- **Activity**: Exactly as they appear below, repeat the lines from the one with "in_second: [338, 462, 423, 594]" through the one with "in_first: [251, 184, 348, 279]", and no others.

- **Recorded data**:
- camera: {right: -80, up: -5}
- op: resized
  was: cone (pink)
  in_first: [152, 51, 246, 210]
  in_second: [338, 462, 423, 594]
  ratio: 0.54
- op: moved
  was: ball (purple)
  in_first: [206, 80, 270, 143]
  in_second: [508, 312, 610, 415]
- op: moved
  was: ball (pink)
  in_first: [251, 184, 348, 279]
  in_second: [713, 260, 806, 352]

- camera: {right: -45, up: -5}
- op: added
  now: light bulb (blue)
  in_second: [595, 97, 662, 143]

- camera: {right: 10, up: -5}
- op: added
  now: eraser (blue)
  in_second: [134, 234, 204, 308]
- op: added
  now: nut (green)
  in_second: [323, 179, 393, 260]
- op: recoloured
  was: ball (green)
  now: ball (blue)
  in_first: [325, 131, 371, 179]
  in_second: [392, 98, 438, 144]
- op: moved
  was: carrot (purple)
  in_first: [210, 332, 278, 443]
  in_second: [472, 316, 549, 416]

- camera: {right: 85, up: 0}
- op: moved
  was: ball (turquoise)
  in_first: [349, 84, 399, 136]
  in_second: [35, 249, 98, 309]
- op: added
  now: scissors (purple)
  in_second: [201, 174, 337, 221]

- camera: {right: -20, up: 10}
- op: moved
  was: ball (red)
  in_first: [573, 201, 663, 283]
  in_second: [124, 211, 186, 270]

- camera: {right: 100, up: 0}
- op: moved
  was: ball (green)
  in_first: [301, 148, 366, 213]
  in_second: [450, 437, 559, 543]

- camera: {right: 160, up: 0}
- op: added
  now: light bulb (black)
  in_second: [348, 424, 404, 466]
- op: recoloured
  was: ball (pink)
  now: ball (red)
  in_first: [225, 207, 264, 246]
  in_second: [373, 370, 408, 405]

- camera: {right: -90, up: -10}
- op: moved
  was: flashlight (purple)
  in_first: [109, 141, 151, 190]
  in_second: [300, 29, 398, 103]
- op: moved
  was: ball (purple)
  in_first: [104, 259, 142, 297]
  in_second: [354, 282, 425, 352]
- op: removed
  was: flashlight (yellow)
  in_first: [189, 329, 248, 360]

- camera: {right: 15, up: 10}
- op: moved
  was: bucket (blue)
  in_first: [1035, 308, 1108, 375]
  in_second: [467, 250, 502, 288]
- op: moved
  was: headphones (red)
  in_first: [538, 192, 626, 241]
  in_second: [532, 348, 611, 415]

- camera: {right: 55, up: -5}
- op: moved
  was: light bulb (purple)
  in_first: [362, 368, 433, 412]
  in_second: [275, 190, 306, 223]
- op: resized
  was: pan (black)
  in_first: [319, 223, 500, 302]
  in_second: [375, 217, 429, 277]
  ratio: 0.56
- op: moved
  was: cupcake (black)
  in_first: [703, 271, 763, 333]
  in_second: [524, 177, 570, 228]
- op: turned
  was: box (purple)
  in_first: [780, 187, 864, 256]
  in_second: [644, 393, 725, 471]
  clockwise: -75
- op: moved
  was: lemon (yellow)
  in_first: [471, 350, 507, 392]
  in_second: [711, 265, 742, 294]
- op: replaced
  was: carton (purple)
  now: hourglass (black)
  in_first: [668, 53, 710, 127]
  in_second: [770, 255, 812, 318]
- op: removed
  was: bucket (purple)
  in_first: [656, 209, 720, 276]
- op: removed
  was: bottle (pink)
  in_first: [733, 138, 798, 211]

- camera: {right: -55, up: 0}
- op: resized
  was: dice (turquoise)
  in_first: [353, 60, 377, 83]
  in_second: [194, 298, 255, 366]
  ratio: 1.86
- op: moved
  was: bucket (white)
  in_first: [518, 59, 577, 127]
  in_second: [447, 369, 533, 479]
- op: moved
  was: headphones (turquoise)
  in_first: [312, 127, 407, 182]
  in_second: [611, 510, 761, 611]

- **Solution for this task**:
  in_second: [338, 462, 423, 594]
  ratio: 0.54
- op: moved
  was: ball (purple)
  in_first: [206, 80, 270, 143]
  in_second: [508, 312, 610, 415]
- op: moved
  was: ball (pink)
  in_first: [251, 184, 348, 279]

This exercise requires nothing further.